EXTRACTED DATA:
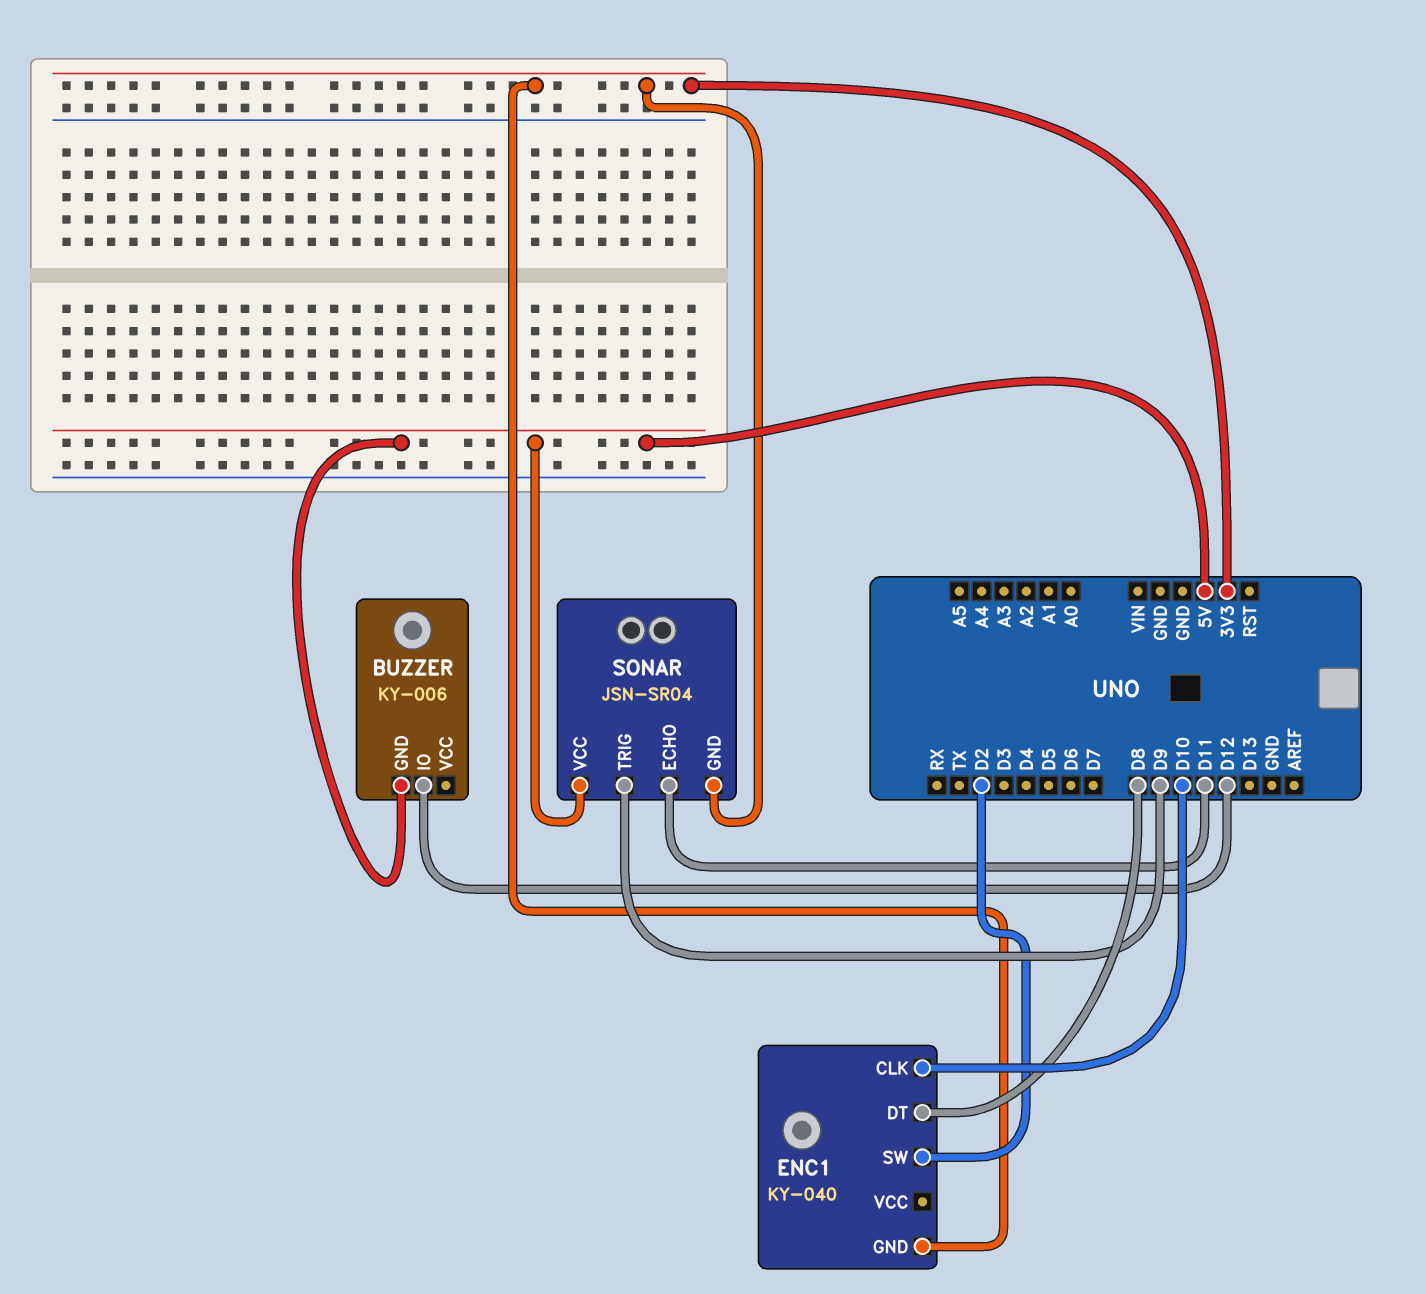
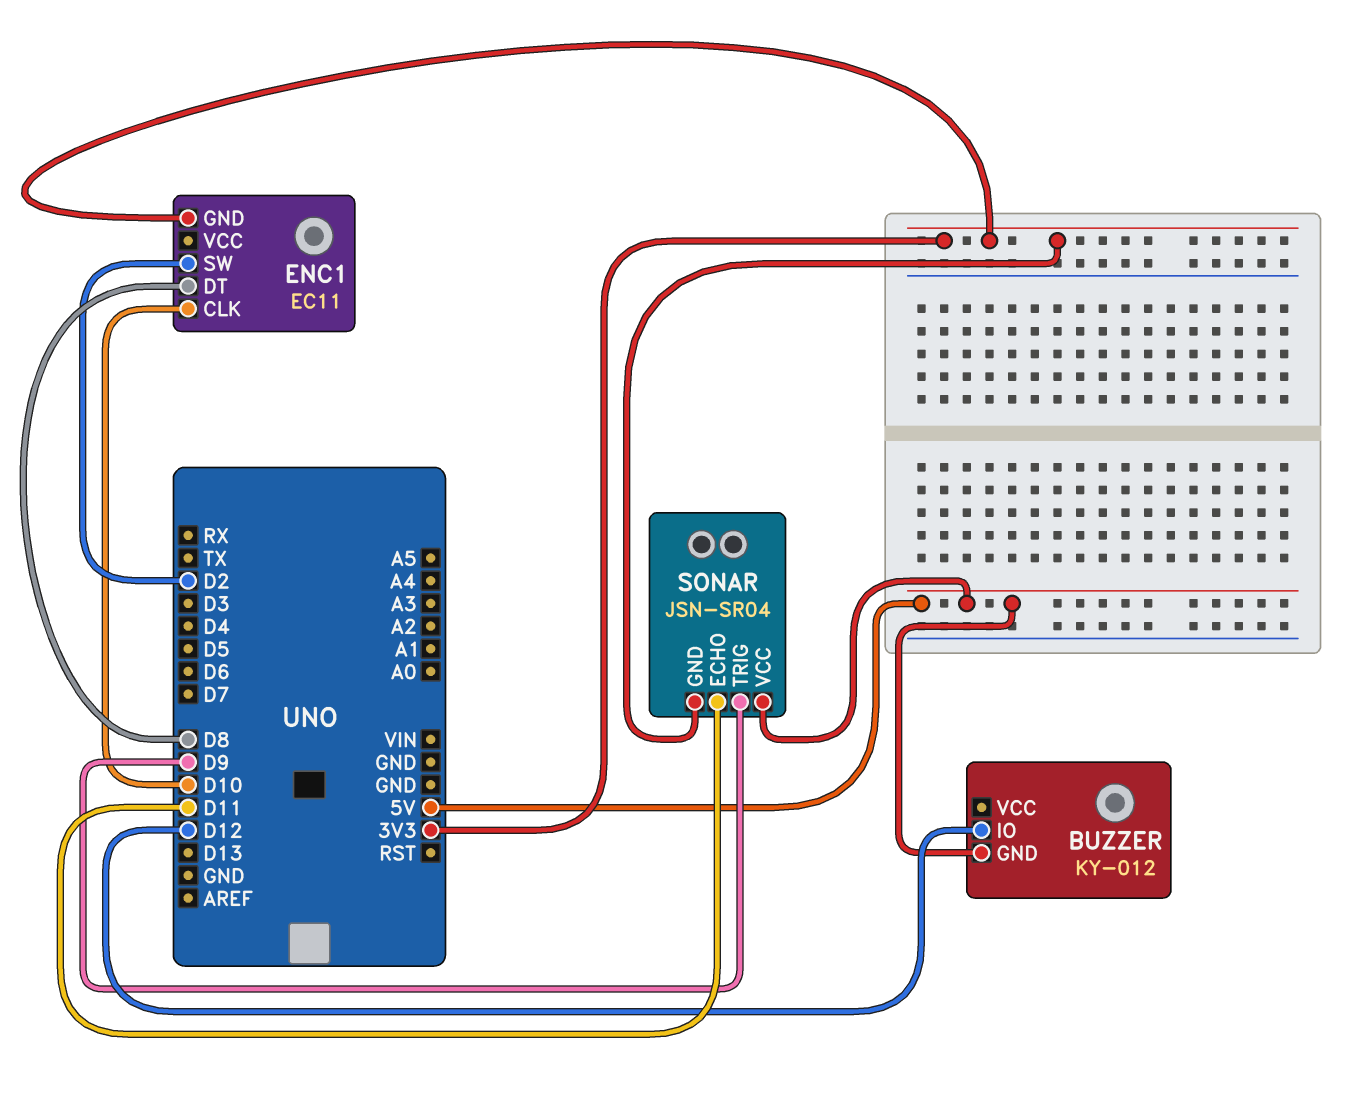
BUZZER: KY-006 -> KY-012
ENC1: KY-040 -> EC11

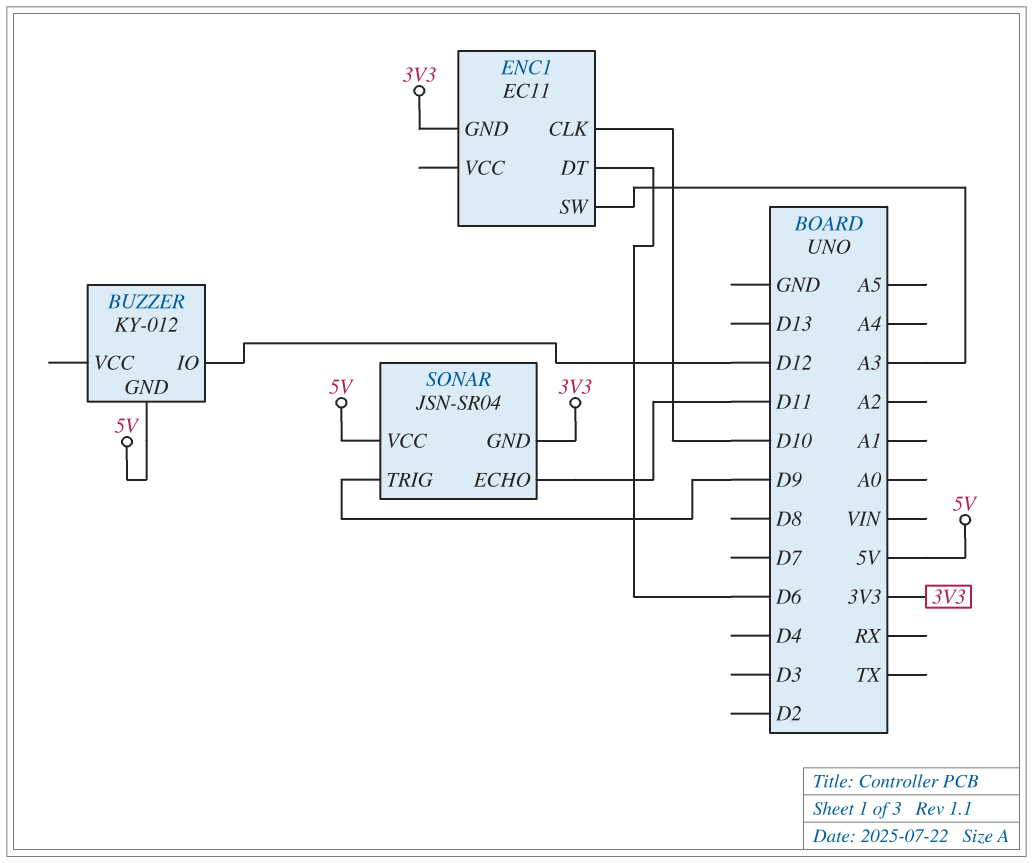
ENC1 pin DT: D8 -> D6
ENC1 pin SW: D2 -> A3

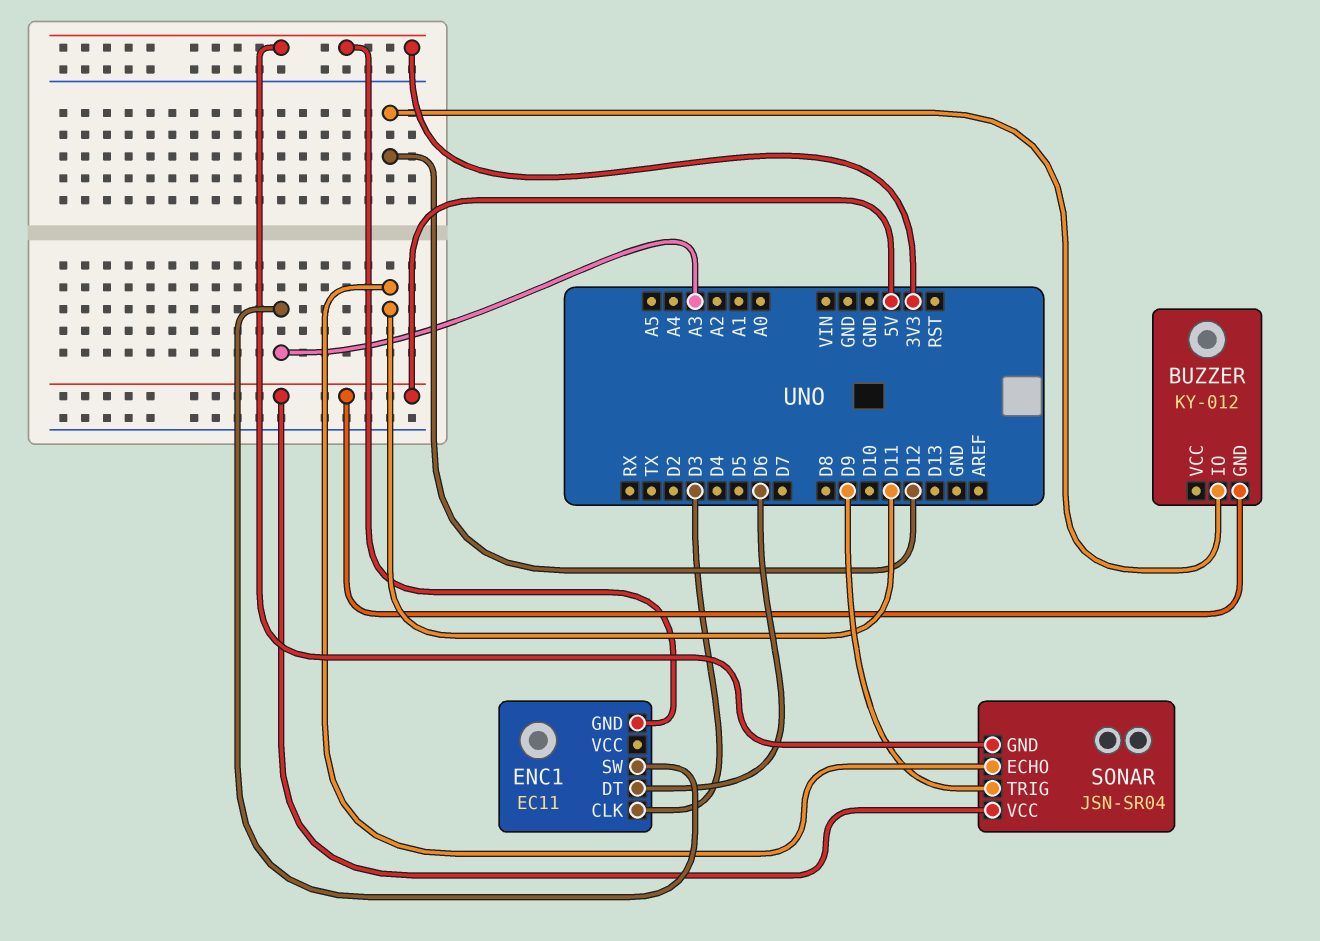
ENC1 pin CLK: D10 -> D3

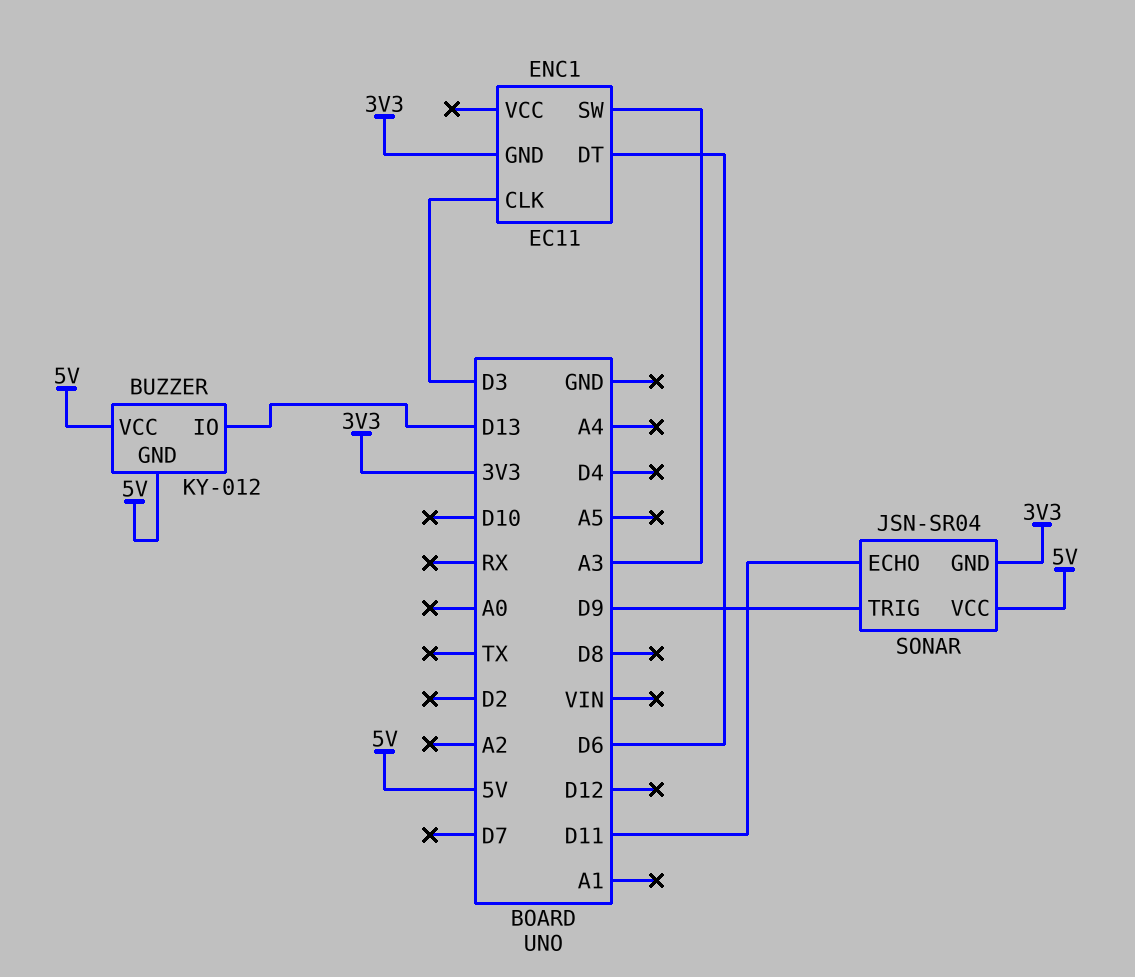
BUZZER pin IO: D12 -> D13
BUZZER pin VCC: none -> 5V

WHAT TO DO:
Of the lines in the data, report each one containing the string "BUZZER".

RESULT:
BUZZER: KY-006 -> KY-012
BUZZER pin IO: D12 -> D13
BUZZER pin VCC: none -> 5V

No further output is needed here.